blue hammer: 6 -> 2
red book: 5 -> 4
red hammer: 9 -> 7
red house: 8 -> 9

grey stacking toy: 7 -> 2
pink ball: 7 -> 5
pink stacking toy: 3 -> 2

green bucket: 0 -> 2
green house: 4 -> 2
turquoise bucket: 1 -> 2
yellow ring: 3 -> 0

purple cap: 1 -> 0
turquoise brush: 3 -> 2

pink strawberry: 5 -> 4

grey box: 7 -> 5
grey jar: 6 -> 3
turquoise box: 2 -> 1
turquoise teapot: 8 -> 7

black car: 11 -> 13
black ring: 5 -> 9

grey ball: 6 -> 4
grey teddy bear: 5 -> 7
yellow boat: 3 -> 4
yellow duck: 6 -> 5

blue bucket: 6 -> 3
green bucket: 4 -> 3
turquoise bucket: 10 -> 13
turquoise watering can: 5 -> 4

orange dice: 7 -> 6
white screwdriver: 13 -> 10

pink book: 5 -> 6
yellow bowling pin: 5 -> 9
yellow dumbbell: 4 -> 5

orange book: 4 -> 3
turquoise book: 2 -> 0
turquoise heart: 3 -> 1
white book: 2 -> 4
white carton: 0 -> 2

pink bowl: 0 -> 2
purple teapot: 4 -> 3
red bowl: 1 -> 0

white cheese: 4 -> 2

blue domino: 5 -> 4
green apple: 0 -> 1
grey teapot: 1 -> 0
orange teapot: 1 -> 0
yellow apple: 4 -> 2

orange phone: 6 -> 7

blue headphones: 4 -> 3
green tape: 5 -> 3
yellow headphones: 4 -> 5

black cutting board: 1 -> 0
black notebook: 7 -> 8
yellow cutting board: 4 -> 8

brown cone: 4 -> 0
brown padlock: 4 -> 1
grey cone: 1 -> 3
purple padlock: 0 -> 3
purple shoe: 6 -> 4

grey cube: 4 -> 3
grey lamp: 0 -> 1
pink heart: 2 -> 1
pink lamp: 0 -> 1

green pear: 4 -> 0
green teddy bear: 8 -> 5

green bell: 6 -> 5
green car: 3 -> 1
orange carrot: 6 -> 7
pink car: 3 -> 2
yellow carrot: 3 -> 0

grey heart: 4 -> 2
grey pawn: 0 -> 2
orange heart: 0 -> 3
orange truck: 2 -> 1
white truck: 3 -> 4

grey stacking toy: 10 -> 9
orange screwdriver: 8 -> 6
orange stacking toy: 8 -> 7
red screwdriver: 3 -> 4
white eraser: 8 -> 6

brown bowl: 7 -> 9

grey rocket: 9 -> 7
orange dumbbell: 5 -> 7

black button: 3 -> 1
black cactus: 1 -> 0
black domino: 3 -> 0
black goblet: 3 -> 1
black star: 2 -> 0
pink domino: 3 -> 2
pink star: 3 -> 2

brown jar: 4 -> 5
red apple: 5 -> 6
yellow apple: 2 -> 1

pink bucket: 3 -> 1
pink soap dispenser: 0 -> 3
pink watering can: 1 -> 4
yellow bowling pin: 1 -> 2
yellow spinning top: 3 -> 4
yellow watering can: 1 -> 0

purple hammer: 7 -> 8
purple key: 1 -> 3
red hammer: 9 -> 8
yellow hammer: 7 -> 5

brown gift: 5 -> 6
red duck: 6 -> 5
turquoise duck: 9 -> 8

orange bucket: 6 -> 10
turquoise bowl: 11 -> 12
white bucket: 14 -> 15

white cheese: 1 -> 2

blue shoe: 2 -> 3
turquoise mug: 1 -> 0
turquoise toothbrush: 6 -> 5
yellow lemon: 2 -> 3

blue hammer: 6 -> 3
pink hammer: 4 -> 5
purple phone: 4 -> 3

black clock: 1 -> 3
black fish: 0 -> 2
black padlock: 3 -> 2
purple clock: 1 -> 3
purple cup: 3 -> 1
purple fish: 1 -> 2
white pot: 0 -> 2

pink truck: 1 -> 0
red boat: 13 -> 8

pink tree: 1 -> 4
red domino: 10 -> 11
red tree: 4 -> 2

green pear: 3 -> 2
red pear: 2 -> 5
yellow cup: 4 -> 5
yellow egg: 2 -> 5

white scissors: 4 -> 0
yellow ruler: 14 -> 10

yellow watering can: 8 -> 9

##############################

- [Work to complete]:
Beginning at the top of the data, extract each line through the line containing "orange heart: 0 -> 3" and return those lines exactly, with nothing added.

- [Response]:
blue hammer: 6 -> 2
red book: 5 -> 4
red hammer: 9 -> 7
red house: 8 -> 9

grey stacking toy: 7 -> 2
pink ball: 7 -> 5
pink stacking toy: 3 -> 2

green bucket: 0 -> 2
green house: 4 -> 2
turquoise bucket: 1 -> 2
yellow ring: 3 -> 0

purple cap: 1 -> 0
turquoise brush: 3 -> 2

pink strawberry: 5 -> 4

grey box: 7 -> 5
grey jar: 6 -> 3
turquoise box: 2 -> 1
turquoise teapot: 8 -> 7

black car: 11 -> 13
black ring: 5 -> 9

grey ball: 6 -> 4
grey teddy bear: 5 -> 7
yellow boat: 3 -> 4
yellow duck: 6 -> 5

blue bucket: 6 -> 3
green bucket: 4 -> 3
turquoise bucket: 10 -> 13
turquoise watering can: 5 -> 4

orange dice: 7 -> 6
white screwdriver: 13 -> 10

pink book: 5 -> 6
yellow bowling pin: 5 -> 9
yellow dumbbell: 4 -> 5

orange book: 4 -> 3
turquoise book: 2 -> 0
turquoise heart: 3 -> 1
white book: 2 -> 4
white carton: 0 -> 2

pink bowl: 0 -> 2
purple teapot: 4 -> 3
red bowl: 1 -> 0

white cheese: 4 -> 2

blue domino: 5 -> 4
green apple: 0 -> 1
grey teapot: 1 -> 0
orange teapot: 1 -> 0
yellow apple: 4 -> 2

orange phone: 6 -> 7

blue headphones: 4 -> 3
green tape: 5 -> 3
yellow headphones: 4 -> 5

black cutting board: 1 -> 0
black notebook: 7 -> 8
yellow cutting board: 4 -> 8

brown cone: 4 -> 0
brown padlock: 4 -> 1
grey cone: 1 -> 3
purple padlock: 0 -> 3
purple shoe: 6 -> 4

grey cube: 4 -> 3
grey lamp: 0 -> 1
pink heart: 2 -> 1
pink lamp: 0 -> 1

green pear: 4 -> 0
green teddy bear: 8 -> 5

green bell: 6 -> 5
green car: 3 -> 1
orange carrot: 6 -> 7
pink car: 3 -> 2
yellow carrot: 3 -> 0

grey heart: 4 -> 2
grey pawn: 0 -> 2
orange heart: 0 -> 3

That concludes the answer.